------ DATASET ENTRIES ------

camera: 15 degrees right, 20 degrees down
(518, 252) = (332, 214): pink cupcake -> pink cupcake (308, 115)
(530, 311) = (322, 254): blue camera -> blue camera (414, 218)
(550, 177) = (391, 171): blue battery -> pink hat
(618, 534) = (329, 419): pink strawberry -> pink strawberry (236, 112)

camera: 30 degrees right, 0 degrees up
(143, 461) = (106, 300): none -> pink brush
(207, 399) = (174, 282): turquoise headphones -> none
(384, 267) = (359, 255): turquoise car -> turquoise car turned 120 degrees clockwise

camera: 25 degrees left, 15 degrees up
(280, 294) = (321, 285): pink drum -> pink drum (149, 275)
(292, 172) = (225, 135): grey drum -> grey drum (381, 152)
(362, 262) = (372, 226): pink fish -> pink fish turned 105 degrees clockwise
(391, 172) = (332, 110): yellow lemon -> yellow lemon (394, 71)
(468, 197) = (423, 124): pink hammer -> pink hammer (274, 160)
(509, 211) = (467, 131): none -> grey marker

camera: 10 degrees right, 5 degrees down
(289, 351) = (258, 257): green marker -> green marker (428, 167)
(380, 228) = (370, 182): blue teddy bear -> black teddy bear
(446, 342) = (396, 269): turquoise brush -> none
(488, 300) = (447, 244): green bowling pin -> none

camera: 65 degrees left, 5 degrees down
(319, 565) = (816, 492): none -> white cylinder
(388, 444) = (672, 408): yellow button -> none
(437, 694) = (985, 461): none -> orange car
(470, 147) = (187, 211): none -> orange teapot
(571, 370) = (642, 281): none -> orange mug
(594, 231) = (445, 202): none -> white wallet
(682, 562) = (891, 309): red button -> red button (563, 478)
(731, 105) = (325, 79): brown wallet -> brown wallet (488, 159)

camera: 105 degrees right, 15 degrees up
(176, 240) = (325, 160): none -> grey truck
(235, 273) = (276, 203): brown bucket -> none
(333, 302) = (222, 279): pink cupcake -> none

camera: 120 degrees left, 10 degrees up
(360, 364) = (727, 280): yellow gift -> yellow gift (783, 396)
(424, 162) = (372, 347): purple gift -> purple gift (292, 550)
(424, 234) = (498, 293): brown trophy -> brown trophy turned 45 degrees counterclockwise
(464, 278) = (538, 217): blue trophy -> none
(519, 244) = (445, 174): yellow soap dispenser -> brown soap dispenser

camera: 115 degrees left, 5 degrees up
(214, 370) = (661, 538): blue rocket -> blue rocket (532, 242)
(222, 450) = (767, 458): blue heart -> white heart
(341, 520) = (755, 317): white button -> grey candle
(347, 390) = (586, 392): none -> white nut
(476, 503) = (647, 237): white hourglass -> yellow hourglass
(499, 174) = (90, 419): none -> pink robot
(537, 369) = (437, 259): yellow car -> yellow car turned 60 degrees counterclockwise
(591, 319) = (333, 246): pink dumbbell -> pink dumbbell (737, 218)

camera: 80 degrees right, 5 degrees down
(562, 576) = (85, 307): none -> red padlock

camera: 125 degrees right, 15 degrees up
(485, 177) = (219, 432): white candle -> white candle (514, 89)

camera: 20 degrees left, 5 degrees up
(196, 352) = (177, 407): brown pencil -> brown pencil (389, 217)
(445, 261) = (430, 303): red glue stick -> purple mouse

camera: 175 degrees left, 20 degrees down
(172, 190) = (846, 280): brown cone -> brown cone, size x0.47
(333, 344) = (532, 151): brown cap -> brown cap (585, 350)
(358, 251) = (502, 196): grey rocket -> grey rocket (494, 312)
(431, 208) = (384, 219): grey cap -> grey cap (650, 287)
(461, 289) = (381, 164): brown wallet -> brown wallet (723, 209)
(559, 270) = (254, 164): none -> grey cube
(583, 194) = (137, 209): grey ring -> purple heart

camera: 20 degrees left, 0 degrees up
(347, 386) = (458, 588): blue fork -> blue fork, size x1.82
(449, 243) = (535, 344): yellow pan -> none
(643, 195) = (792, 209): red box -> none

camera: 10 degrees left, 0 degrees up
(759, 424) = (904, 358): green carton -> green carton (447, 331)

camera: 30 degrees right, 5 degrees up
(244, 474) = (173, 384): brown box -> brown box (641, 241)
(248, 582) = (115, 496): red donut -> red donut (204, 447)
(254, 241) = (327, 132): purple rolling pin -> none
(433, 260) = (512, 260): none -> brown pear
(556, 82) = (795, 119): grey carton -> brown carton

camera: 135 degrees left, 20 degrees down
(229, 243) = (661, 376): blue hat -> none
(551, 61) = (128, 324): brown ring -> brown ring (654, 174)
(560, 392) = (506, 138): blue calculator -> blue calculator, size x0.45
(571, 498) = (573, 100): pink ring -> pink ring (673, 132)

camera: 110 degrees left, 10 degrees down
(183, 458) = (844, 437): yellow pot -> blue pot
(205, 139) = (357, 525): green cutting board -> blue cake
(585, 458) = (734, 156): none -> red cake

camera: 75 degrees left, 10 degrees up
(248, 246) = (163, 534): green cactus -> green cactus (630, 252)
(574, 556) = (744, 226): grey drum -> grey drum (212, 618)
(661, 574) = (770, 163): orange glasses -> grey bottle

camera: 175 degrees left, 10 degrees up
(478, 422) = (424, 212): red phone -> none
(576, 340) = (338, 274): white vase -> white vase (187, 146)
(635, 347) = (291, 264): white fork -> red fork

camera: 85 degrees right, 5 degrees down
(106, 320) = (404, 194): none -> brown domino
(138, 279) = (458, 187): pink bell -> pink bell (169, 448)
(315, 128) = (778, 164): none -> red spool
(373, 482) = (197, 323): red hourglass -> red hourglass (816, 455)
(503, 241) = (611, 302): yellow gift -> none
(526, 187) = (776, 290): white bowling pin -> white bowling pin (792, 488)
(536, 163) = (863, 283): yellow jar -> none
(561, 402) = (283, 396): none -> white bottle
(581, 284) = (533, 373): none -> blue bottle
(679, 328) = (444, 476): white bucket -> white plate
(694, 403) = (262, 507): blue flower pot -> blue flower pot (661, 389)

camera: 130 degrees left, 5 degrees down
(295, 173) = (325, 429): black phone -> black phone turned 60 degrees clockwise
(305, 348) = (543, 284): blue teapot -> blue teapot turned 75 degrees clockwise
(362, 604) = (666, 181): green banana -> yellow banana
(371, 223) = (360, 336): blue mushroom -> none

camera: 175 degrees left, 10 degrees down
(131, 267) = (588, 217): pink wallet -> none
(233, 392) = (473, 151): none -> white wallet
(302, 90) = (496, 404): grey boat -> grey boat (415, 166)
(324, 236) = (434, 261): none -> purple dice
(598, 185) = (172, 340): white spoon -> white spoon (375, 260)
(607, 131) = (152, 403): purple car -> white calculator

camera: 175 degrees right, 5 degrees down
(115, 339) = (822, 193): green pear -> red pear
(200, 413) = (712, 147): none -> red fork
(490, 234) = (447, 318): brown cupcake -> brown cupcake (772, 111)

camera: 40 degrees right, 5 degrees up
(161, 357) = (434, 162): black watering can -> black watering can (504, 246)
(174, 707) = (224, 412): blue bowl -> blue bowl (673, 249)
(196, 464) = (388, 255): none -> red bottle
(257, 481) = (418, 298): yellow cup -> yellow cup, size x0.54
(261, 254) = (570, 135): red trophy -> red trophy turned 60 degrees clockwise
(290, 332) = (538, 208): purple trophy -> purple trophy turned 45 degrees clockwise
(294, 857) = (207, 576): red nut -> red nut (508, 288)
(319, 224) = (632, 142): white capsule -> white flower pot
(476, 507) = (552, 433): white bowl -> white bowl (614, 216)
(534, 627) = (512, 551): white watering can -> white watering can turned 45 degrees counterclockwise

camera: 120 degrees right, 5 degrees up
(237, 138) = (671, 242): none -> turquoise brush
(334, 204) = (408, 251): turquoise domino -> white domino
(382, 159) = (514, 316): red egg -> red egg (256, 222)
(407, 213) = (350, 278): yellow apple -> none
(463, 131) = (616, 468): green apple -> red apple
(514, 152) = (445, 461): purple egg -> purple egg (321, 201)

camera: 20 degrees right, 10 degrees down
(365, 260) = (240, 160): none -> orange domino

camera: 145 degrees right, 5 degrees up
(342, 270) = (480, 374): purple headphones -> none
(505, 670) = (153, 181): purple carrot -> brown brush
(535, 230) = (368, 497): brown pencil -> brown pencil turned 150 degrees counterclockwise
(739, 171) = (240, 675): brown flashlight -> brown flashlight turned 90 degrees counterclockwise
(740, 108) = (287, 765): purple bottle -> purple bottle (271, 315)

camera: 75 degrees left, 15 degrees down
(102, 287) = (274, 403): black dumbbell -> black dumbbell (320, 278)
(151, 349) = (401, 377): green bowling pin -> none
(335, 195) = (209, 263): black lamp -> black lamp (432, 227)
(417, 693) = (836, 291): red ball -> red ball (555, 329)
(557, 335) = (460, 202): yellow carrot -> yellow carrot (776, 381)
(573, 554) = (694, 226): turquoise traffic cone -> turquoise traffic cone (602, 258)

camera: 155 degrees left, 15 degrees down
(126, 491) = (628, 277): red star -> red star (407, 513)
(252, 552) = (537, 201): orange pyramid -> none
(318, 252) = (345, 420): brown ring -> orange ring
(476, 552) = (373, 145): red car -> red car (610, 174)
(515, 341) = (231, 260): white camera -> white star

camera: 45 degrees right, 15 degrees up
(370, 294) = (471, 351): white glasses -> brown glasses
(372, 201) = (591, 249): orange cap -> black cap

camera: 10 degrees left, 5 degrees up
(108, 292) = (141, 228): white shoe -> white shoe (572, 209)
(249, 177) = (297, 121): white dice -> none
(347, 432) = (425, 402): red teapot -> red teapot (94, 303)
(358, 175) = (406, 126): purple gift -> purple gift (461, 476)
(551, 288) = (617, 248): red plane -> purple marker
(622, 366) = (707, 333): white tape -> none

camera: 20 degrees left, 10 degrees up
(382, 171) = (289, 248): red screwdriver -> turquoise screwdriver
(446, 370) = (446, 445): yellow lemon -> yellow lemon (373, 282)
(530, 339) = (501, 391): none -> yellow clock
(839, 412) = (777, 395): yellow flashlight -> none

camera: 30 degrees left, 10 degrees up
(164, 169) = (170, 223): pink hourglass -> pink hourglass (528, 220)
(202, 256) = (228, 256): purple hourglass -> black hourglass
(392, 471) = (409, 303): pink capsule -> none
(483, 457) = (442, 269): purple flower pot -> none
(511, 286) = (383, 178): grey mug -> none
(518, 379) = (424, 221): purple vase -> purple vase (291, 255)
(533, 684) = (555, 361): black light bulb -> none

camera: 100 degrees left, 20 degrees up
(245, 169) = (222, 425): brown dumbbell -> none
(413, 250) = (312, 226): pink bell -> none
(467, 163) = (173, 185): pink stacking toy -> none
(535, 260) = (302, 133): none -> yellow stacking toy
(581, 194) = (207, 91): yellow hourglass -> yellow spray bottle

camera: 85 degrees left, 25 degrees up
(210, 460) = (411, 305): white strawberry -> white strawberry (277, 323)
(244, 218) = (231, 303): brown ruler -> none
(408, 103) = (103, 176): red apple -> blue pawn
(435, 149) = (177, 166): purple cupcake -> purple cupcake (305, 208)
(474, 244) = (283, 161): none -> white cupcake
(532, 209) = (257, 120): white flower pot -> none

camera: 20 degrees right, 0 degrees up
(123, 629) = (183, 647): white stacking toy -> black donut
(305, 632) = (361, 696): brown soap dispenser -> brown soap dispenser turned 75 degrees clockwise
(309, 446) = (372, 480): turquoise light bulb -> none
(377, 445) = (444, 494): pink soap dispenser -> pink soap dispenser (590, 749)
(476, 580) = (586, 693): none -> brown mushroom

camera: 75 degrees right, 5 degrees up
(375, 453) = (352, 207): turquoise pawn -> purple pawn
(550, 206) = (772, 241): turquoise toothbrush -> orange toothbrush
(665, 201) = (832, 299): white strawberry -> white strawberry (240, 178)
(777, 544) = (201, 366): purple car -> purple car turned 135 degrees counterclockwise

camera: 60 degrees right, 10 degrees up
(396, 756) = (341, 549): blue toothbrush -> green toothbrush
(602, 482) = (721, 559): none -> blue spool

------

§ **TASK GOAL**
Copy only the entries from the first line to the line with "(470, 147) = (187, 211): none", each exactly as it appears.

§ **TASK ANSWER**
camera: 15 degrees right, 20 degrees down
(518, 252) = (332, 214): pink cupcake -> pink cupcake (308, 115)
(530, 311) = (322, 254): blue camera -> blue camera (414, 218)
(550, 177) = (391, 171): blue battery -> pink hat
(618, 534) = (329, 419): pink strawberry -> pink strawberry (236, 112)

camera: 30 degrees right, 0 degrees up
(143, 461) = (106, 300): none -> pink brush
(207, 399) = (174, 282): turquoise headphones -> none
(384, 267) = (359, 255): turquoise car -> turquoise car turned 120 degrees clockwise

camera: 25 degrees left, 15 degrees up
(280, 294) = (321, 285): pink drum -> pink drum (149, 275)
(292, 172) = (225, 135): grey drum -> grey drum (381, 152)
(362, 262) = (372, 226): pink fish -> pink fish turned 105 degrees clockwise
(391, 172) = (332, 110): yellow lemon -> yellow lemon (394, 71)
(468, 197) = (423, 124): pink hammer -> pink hammer (274, 160)
(509, 211) = (467, 131): none -> grey marker

camera: 10 degrees right, 5 degrees down
(289, 351) = (258, 257): green marker -> green marker (428, 167)
(380, 228) = (370, 182): blue teddy bear -> black teddy bear
(446, 342) = (396, 269): turquoise brush -> none
(488, 300) = (447, 244): green bowling pin -> none

camera: 65 degrees left, 5 degrees down
(319, 565) = (816, 492): none -> white cylinder
(388, 444) = (672, 408): yellow button -> none
(437, 694) = (985, 461): none -> orange car
(470, 147) = (187, 211): none -> orange teapot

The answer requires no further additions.